When you reproduce the data, keep every word exactly as it stands and leave the pictures out.

++++ The data ++++

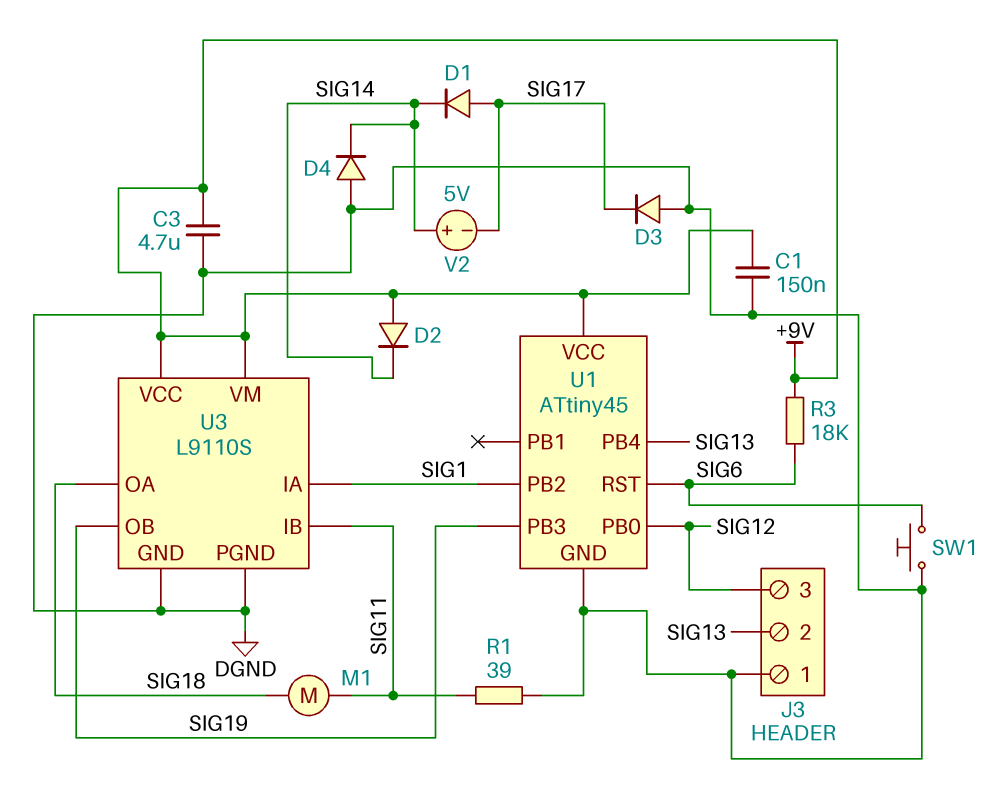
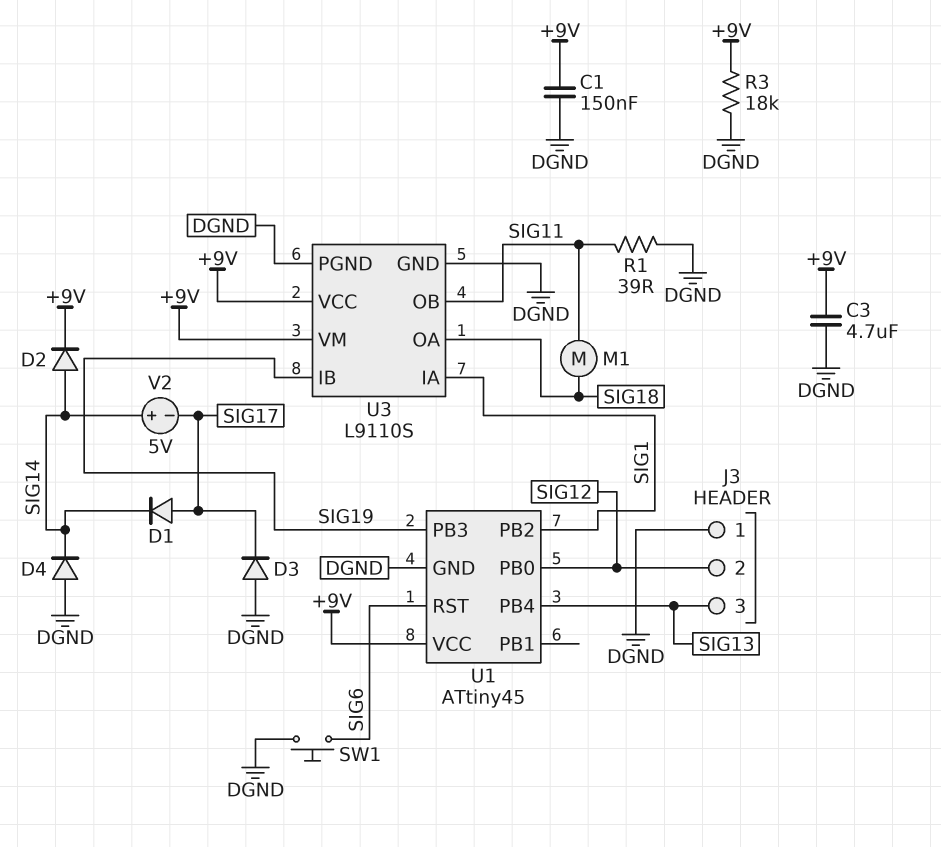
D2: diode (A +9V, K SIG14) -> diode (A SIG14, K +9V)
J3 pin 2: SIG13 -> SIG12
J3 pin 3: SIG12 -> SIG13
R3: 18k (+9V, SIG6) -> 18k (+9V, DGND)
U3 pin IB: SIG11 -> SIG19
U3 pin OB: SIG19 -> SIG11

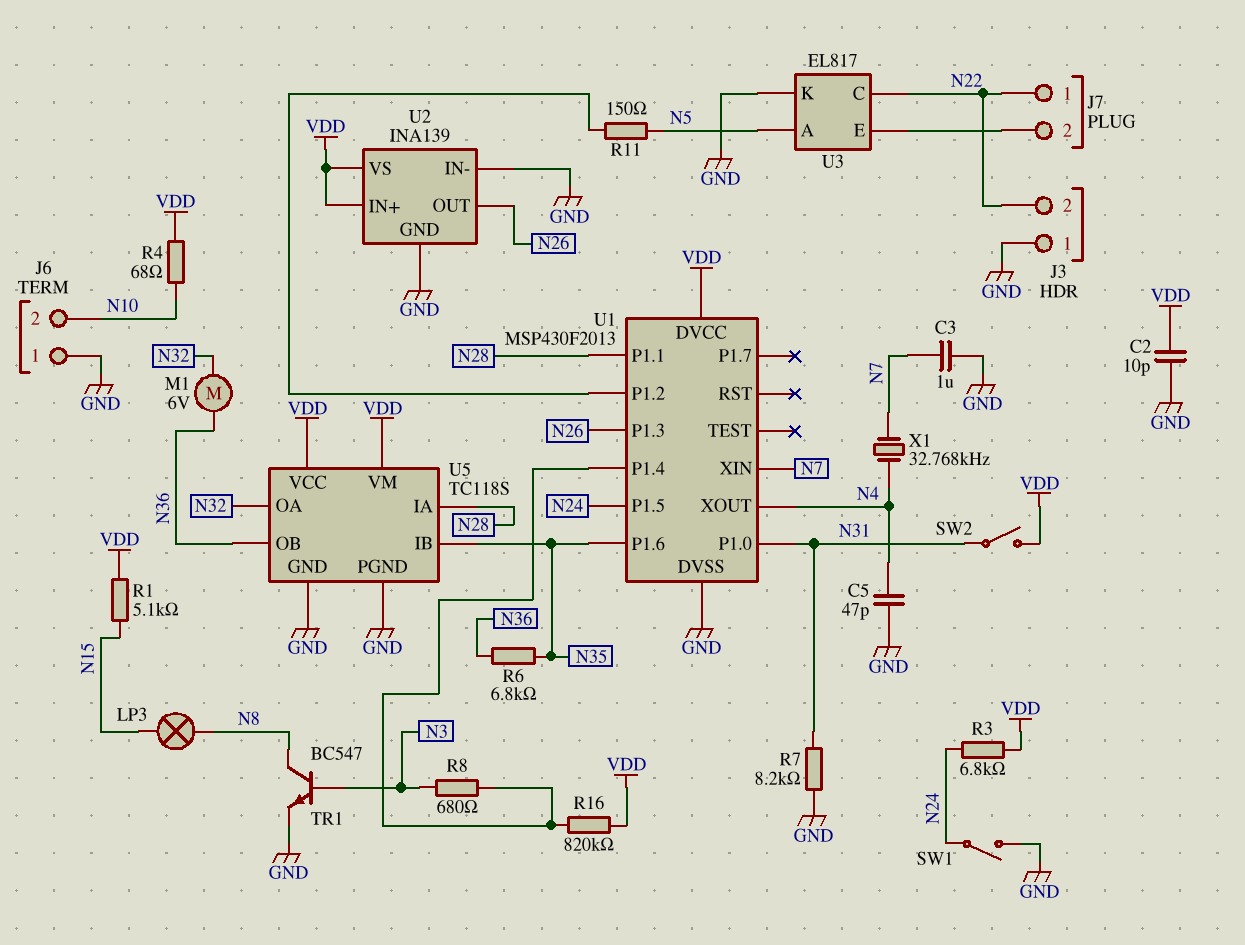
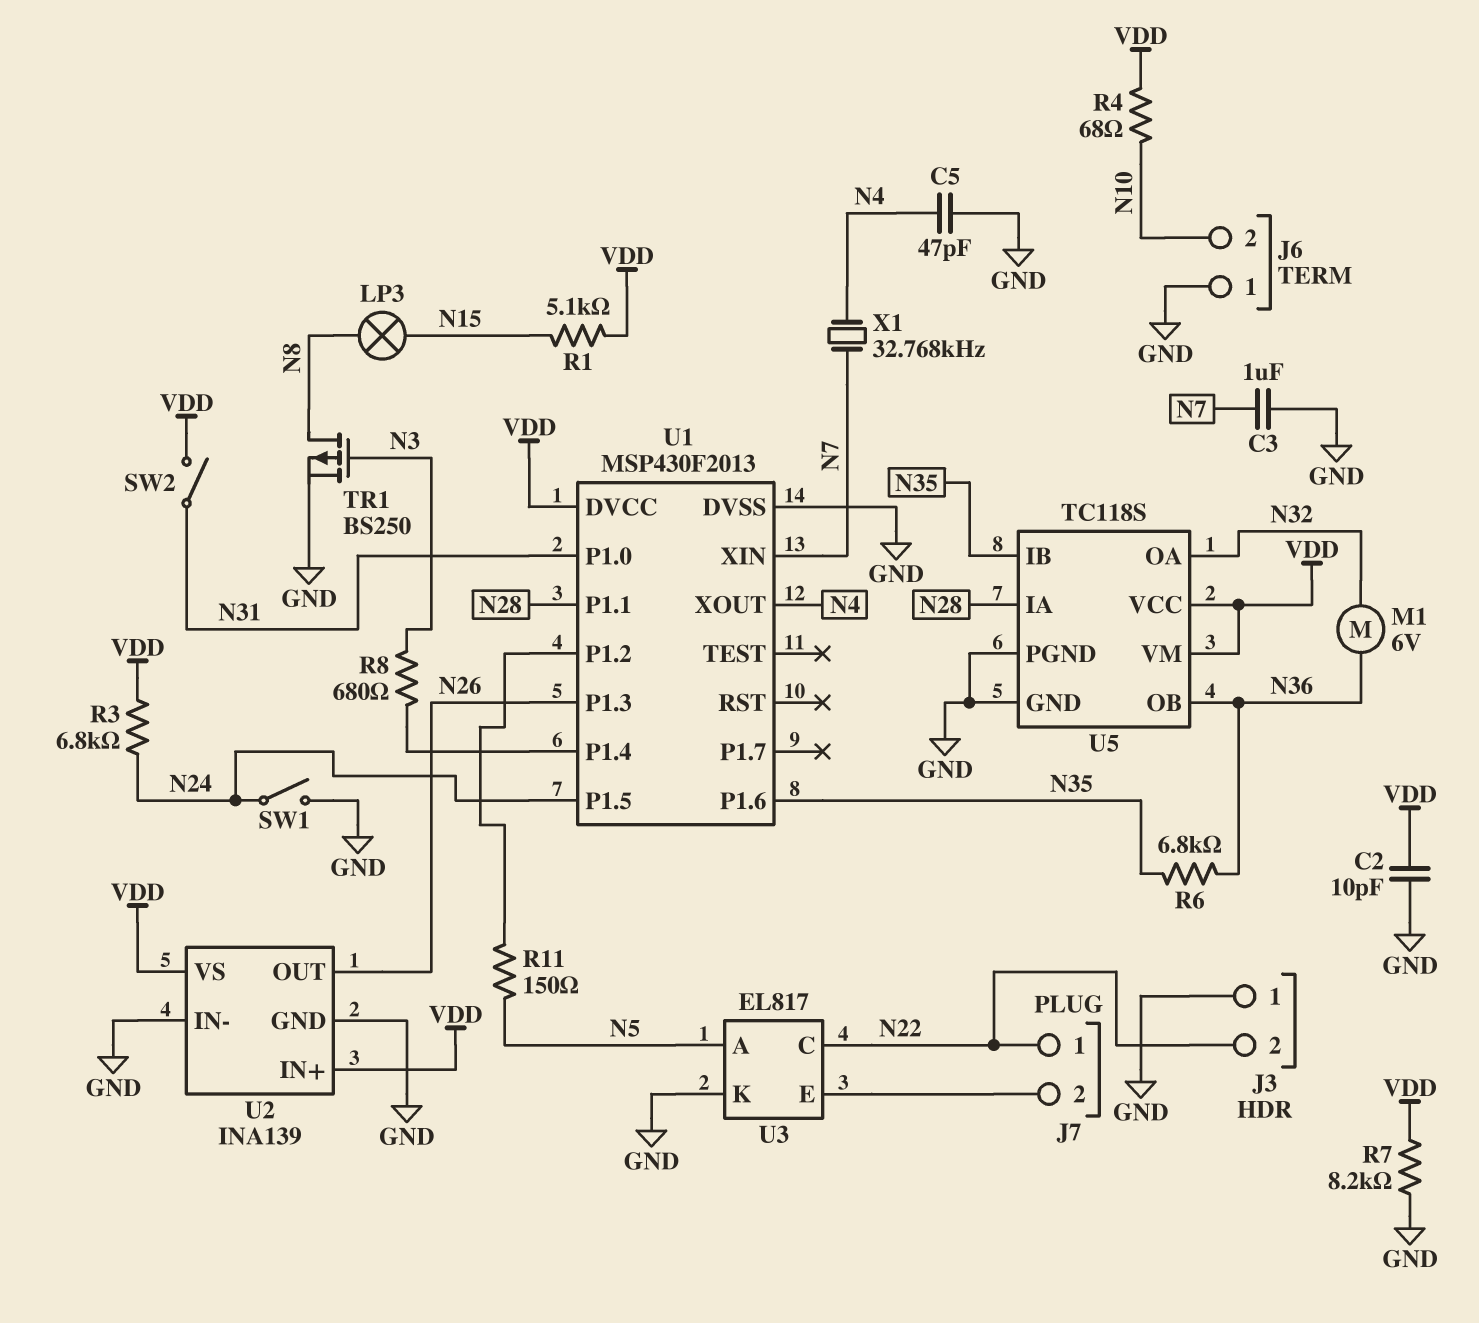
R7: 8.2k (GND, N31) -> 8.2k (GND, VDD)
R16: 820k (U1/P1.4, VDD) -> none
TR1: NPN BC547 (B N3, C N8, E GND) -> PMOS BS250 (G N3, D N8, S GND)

++++

▸ Answer box
D2: diode (A +9V, K SIG14) -> diode (A SIG14, K +9V)
J3 pin 2: SIG13 -> SIG12
J3 pin 3: SIG12 -> SIG13
R3: 18k (+9V, SIG6) -> 18k (+9V, DGND)
U3 pin IB: SIG11 -> SIG19
U3 pin OB: SIG19 -> SIG11

R7: 8.2k (GND, N31) -> 8.2k (GND, VDD)
R16: 820k (U1/P1.4, VDD) -> none
TR1: NPN BC547 (B N3, C N8, E GND) -> PMOS BS250 (G N3, D N8, S GND)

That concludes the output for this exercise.